Start of Extracted records
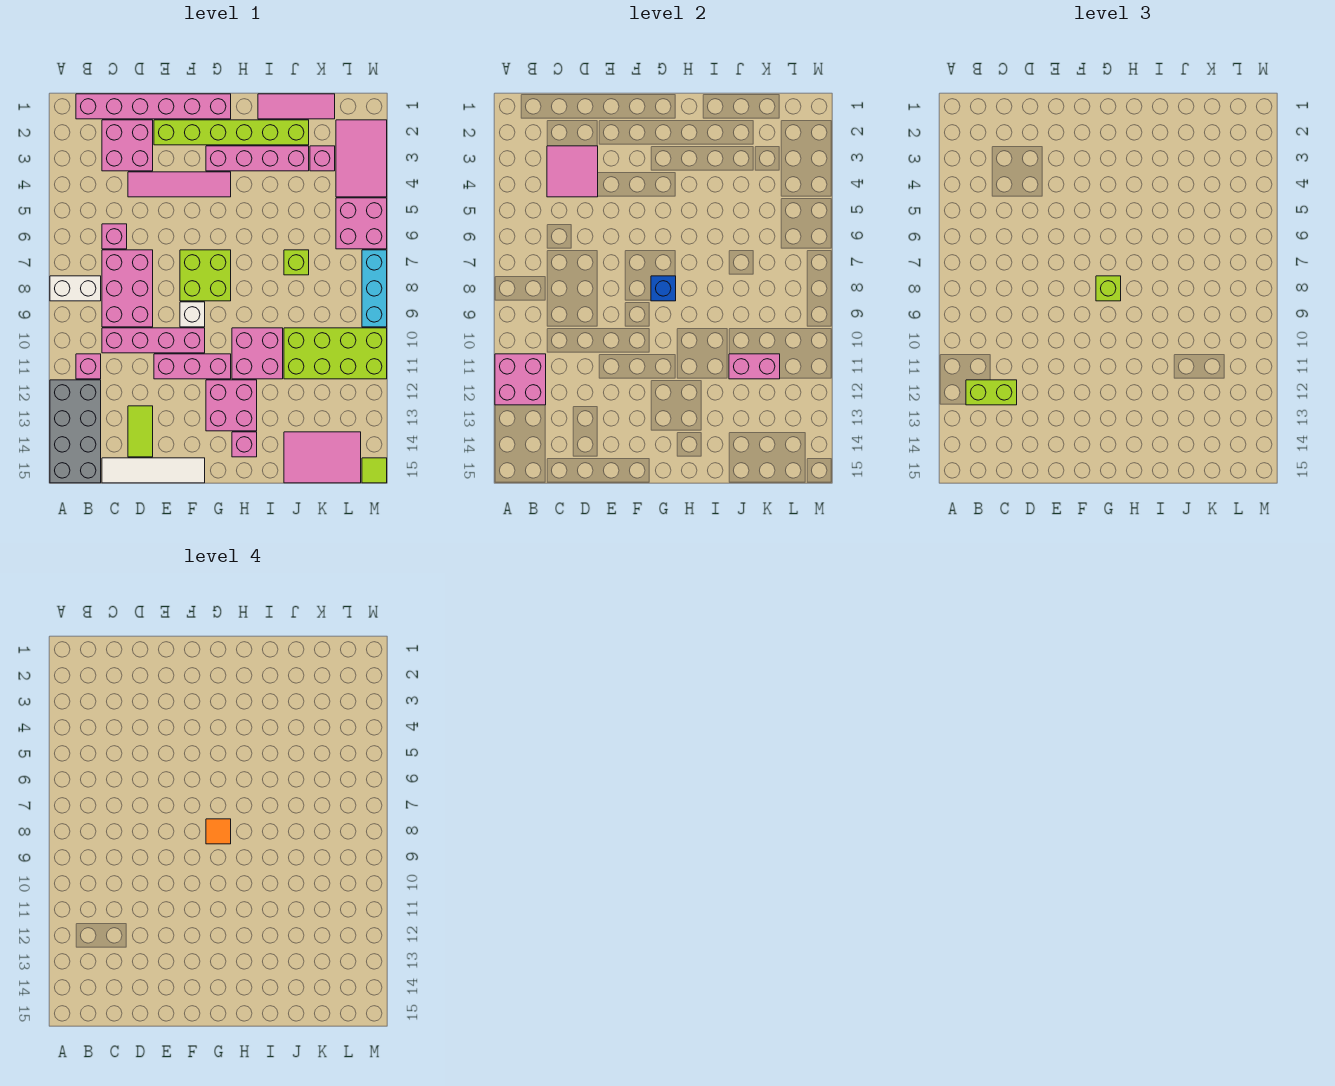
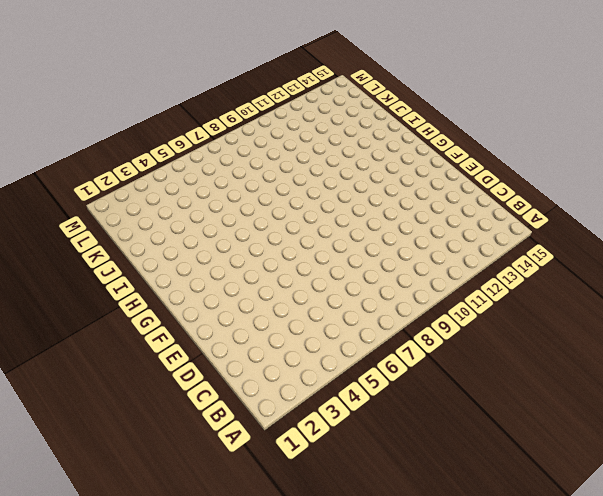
none -> white brick A8:B8 level 1
none -> grey brick A12:B15 level 1
none -> pink brick B1:G1 level 1
none -> pink brick B11 level 1

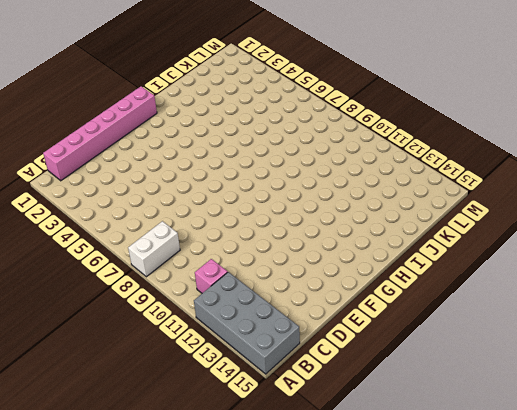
none -> pink brick C2:D3 level 1
none -> pink brick C6 level 1
none -> pink brick C7:D9 level 1
none -> pink brick C10:F10 level 1

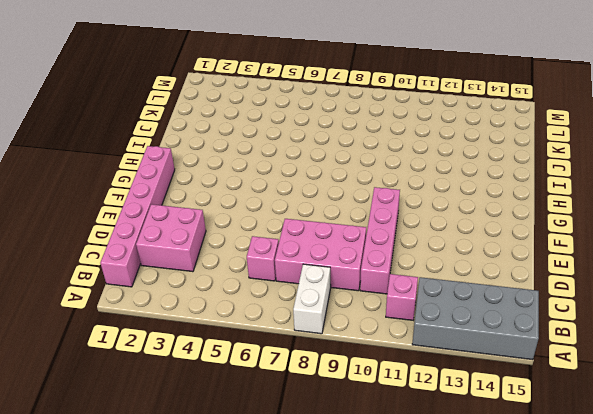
none -> white tile C15:F15 level 1
none -> pink tile D4:G4 level 1
none -> lime tile D13:D14 level 1
none -> lime brick E2:J2 level 1

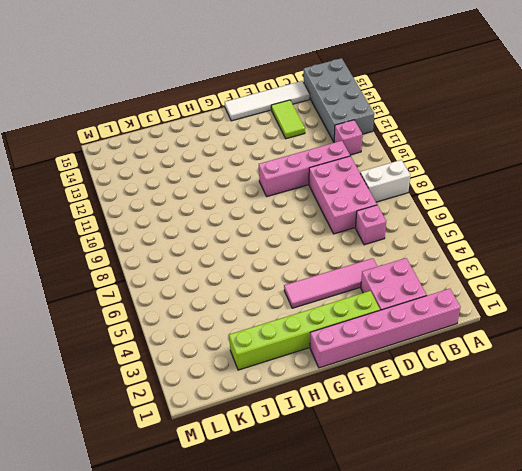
none -> pink brick E11:G11 level 1
none -> lime brick F7:G8 level 1
none -> white brick F9 level 1
none -> pink brick G3:J3 level 1

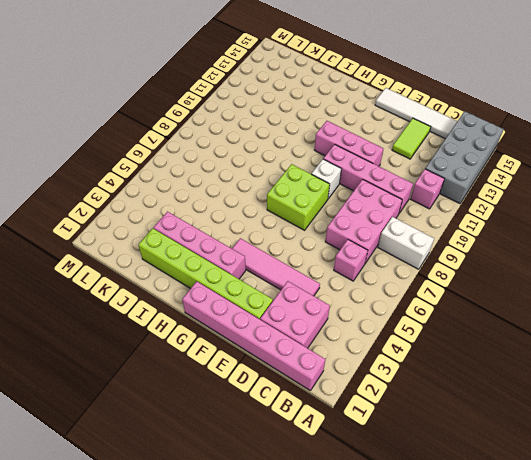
none -> pink brick G12:H13 level 1
none -> pink brick H10:I11 level 1
none -> pink brick H14 level 1
none -> pink tile I1:K1 level 1

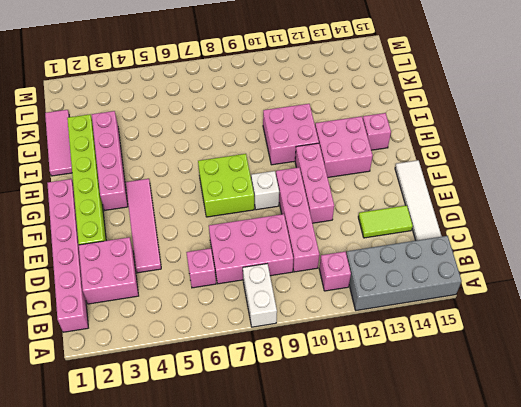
none -> lime brick J7 level 1
none -> lime brick J10:M11 level 1
none -> pink tile J14:L15 level 1
none -> pink brick K3 level 1

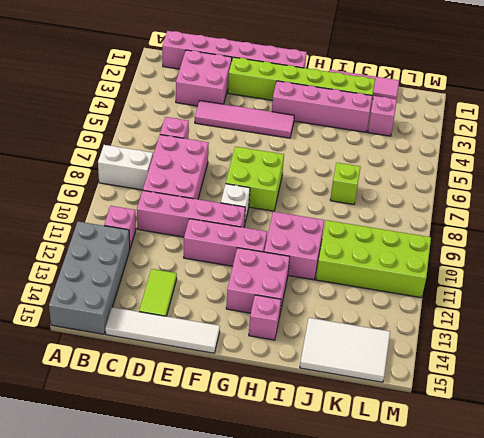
white tile J14:L15 level 1 -> pink tile J14:L15 level 1
none -> pink tile L2:M4 level 1
none -> pink brick L5:M6 level 1
none -> cyan brick M7:M9 level 1
none -> lime tile M15 level 1

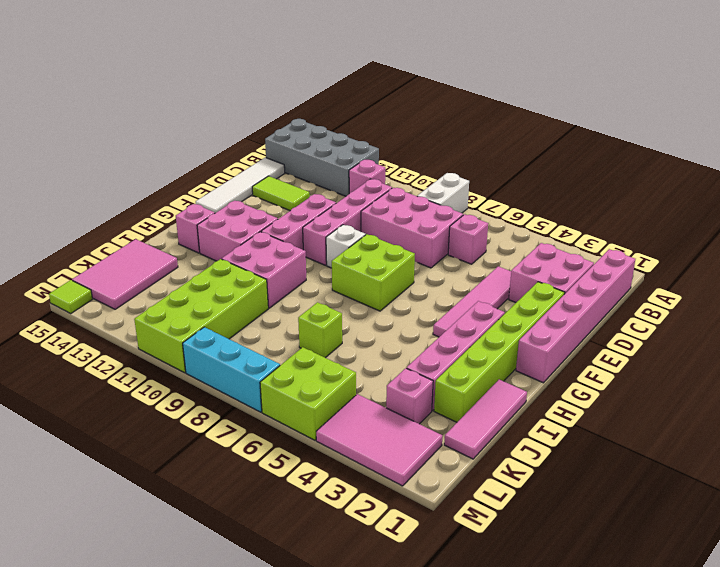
lime brick L5:M6 level 1 -> pink brick L5:M6 level 1
none -> pink brick A11:B12 level 2
none -> pink tile C3:D4 level 2
none -> blue brick G8 level 2
none -> pink brick J11:K11 level 2

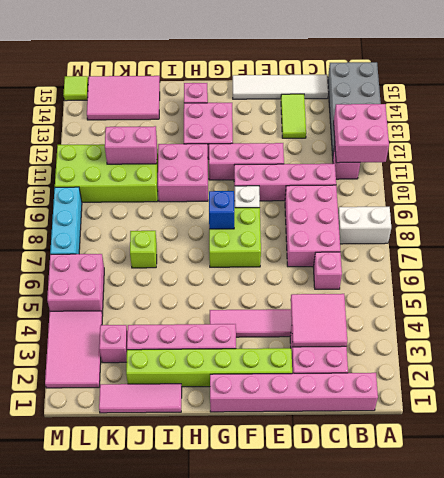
none -> lime brick B12:C12 level 3
none -> lime brick G8 level 3
none -> orange tile G8 level 4

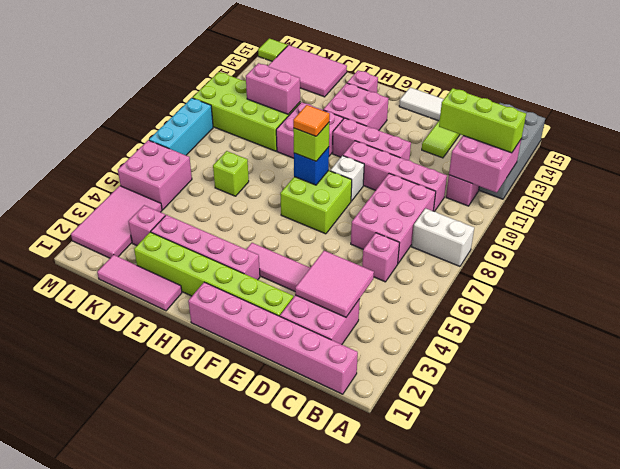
lime brick A12:C12 level 3 -> lime brick B12:C12 level 3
End of Extracted records
_What this task involves:_ Would you please repeat each record exactly? Leave the pictures out.

_Output of the exercise:_
none -> white brick A8:B8 level 1
none -> grey brick A12:B15 level 1
none -> pink brick B1:G1 level 1
none -> pink brick B11 level 1

none -> pink brick C2:D3 level 1
none -> pink brick C6 level 1
none -> pink brick C7:D9 level 1
none -> pink brick C10:F10 level 1

none -> white tile C15:F15 level 1
none -> pink tile D4:G4 level 1
none -> lime tile D13:D14 level 1
none -> lime brick E2:J2 level 1

none -> pink brick E11:G11 level 1
none -> lime brick F7:G8 level 1
none -> white brick F9 level 1
none -> pink brick G3:J3 level 1

none -> pink brick G12:H13 level 1
none -> pink brick H10:I11 level 1
none -> pink brick H14 level 1
none -> pink tile I1:K1 level 1

none -> lime brick J7 level 1
none -> lime brick J10:M11 level 1
none -> pink tile J14:L15 level 1
none -> pink brick K3 level 1

white tile J14:L15 level 1 -> pink tile J14:L15 level 1
none -> pink tile L2:M4 level 1
none -> pink brick L5:M6 level 1
none -> cyan brick M7:M9 level 1
none -> lime tile M15 level 1

lime brick L5:M6 level 1 -> pink brick L5:M6 level 1
none -> pink brick A11:B12 level 2
none -> pink tile C3:D4 level 2
none -> blue brick G8 level 2
none -> pink brick J11:K11 level 2

none -> lime brick B12:C12 level 3
none -> lime brick G8 level 3
none -> orange tile G8 level 4

lime brick A12:C12 level 3 -> lime brick B12:C12 level 3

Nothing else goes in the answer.